## Aim of the exercise
Search the listing below for "brown". Copy each matching line.

## Listed records

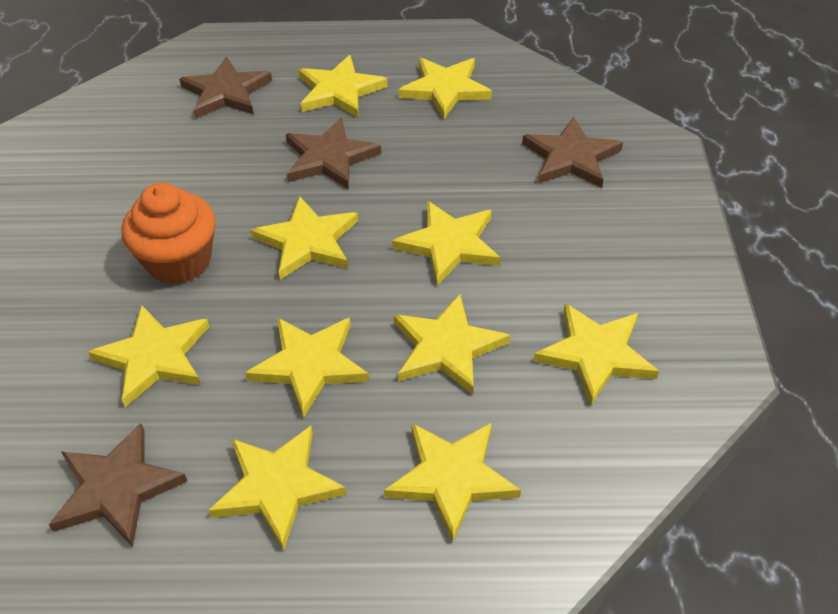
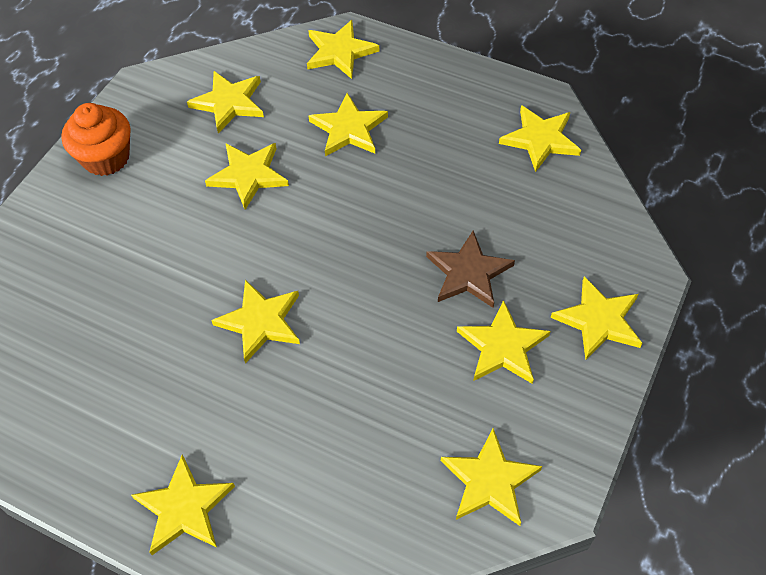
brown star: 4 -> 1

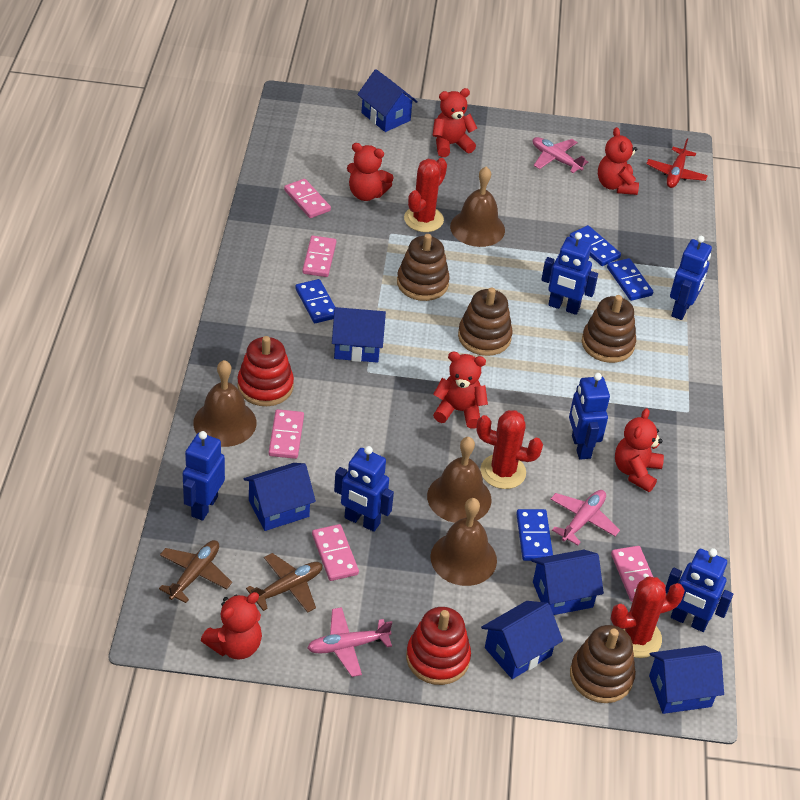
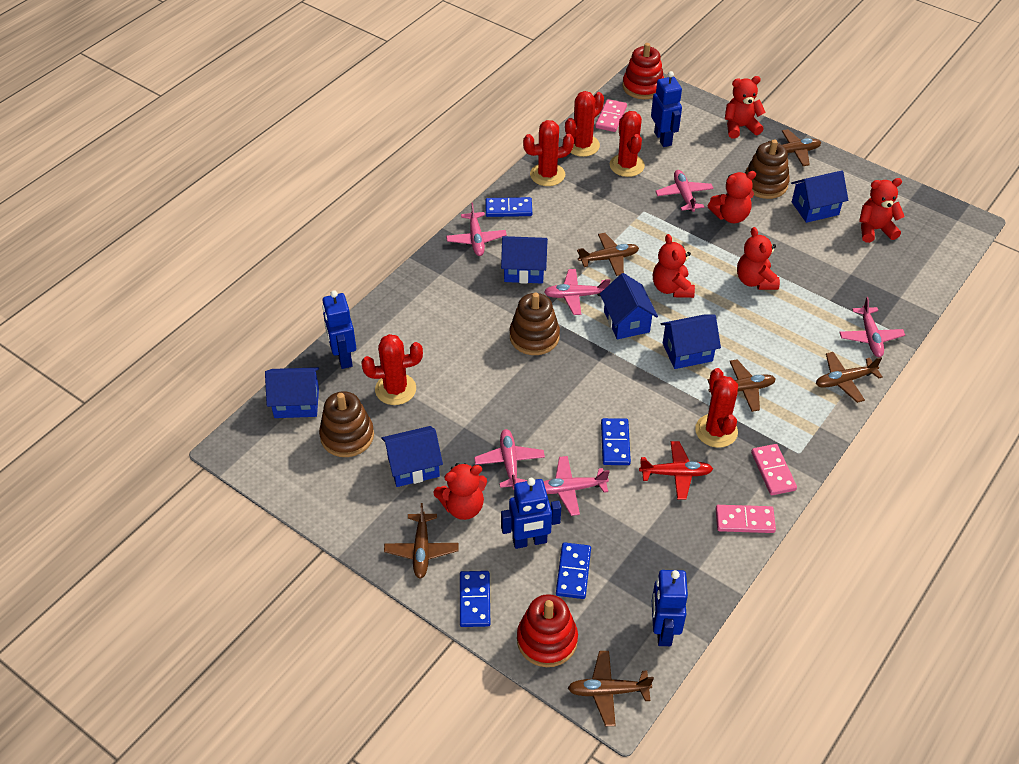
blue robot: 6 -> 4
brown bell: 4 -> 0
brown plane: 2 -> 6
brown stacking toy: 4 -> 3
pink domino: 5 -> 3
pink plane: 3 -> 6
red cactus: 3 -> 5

## Solved problem
brown star: 4 -> 1
brown bell: 4 -> 0
brown plane: 2 -> 6
brown stacking toy: 4 -> 3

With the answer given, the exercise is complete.